* _WORK ORDER_
Take every line from the material that has the word "MISO" in it.
*** Begin section ***
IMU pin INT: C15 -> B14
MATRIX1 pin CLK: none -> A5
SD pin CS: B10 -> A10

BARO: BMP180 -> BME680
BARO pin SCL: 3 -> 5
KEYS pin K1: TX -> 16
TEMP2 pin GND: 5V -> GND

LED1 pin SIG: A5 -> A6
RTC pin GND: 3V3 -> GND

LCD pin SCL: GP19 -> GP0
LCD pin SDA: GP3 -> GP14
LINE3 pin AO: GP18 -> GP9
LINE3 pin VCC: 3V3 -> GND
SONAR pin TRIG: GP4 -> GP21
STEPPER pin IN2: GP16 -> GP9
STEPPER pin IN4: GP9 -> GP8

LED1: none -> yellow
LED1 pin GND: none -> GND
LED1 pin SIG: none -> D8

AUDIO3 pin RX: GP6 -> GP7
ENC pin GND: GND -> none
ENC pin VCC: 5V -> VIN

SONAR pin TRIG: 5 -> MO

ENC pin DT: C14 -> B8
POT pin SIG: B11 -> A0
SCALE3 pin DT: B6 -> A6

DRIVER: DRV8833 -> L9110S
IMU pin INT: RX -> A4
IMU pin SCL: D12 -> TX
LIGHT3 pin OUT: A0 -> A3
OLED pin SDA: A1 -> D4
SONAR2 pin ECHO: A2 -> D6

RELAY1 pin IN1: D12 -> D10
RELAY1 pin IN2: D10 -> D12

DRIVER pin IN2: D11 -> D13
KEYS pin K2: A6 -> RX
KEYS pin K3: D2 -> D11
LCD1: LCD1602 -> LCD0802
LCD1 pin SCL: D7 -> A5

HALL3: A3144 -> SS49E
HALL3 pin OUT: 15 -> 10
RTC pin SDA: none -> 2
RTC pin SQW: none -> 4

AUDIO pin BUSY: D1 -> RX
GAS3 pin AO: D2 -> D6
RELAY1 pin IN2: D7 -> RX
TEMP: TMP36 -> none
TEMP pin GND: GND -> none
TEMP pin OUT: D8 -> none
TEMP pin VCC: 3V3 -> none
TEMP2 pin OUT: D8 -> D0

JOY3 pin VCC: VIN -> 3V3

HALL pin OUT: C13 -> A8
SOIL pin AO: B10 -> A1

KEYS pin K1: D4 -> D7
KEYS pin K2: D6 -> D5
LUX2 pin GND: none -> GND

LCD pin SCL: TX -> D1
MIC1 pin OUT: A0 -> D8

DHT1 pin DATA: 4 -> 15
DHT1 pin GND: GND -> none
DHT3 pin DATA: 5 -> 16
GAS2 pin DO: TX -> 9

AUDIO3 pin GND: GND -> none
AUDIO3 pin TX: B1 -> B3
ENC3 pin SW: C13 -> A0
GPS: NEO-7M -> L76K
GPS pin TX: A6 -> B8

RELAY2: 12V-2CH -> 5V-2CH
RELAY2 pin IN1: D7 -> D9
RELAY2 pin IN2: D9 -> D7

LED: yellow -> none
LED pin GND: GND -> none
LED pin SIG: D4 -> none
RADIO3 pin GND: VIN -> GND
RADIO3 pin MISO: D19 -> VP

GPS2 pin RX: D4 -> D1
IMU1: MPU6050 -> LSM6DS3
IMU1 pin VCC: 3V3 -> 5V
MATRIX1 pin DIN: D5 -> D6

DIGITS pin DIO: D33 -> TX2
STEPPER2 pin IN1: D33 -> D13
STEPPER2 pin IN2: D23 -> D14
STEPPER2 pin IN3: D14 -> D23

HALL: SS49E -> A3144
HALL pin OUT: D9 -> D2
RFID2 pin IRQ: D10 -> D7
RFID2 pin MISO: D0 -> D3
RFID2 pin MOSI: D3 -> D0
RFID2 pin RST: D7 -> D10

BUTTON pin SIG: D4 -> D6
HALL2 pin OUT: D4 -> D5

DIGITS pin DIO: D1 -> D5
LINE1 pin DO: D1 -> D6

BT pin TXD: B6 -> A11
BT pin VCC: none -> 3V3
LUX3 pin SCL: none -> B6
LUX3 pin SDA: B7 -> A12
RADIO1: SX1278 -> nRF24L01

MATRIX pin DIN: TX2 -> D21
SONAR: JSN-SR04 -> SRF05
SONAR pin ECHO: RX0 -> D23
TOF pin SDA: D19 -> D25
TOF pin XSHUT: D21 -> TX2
*** End section ***
* _OUTPUT OF THE TASK_
RADIO3 pin MISO: D19 -> VP
RFID2 pin MISO: D0 -> D3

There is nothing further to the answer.